(Beginning of Recorded information)

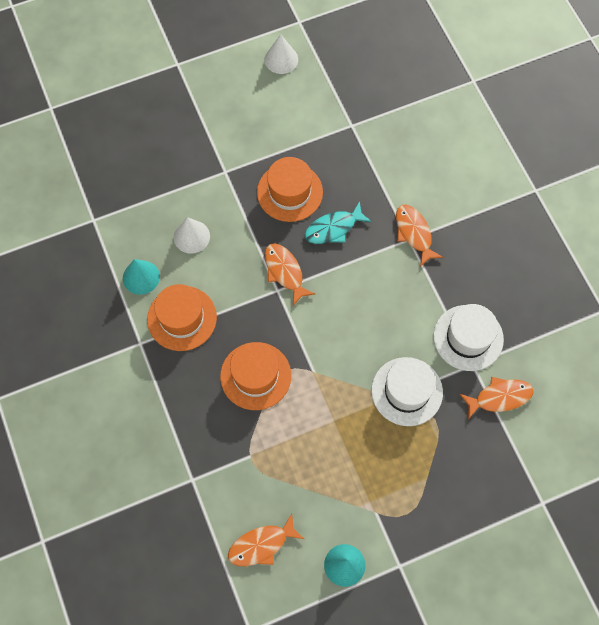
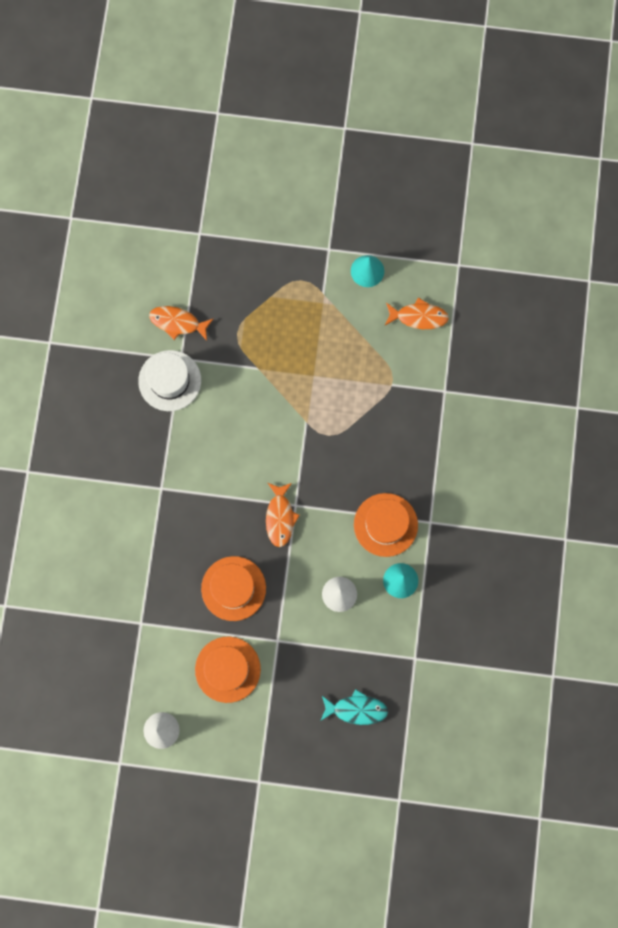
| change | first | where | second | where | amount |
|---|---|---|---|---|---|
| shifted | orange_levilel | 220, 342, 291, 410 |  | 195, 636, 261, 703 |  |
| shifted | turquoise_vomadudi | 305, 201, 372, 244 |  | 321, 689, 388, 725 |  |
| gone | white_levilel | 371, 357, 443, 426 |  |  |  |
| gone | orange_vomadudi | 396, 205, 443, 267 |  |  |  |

(End of Recorded information)

- **Work instructions**
Please say how many lines in the entries hold the string "shifted". Give only the number.

- **Response box**
2